== Task goal ==
Everything from the line containing "green egg: 4 -> 7" through the line containing "red robot: 4 -> 1" should be repeated exactly, and nothing else from the data.

== Task data ==
============================================================

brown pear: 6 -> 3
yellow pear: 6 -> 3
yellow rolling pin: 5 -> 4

============================================================

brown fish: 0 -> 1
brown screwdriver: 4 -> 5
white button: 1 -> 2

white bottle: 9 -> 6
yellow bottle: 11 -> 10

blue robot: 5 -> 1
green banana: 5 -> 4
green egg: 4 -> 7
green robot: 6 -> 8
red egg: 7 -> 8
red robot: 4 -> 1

============================================================

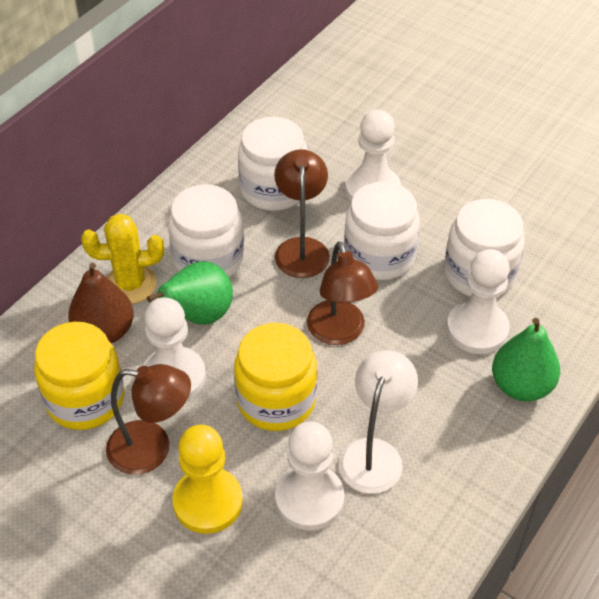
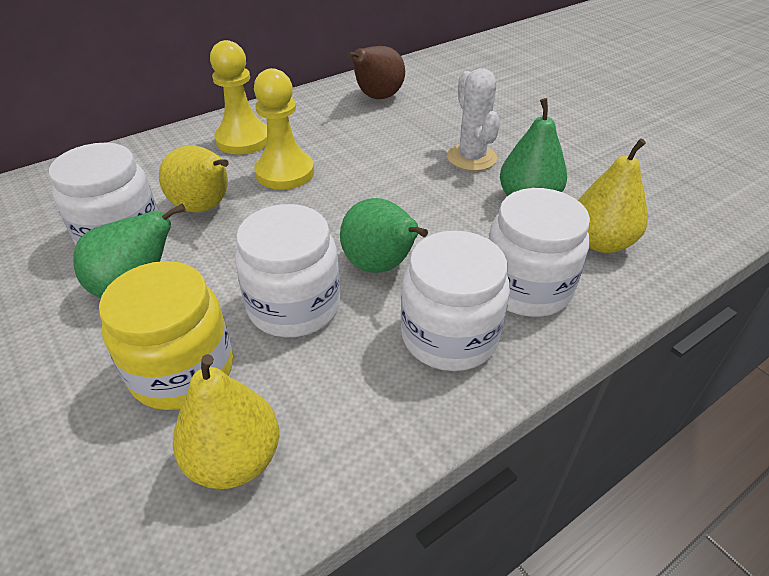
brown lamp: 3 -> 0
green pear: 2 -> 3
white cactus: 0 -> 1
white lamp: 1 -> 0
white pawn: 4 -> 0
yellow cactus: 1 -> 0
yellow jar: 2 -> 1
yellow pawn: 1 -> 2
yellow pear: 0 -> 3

============================================================

== Exercise solution ==
green egg: 4 -> 7
green robot: 6 -> 8
red egg: 7 -> 8
red robot: 4 -> 1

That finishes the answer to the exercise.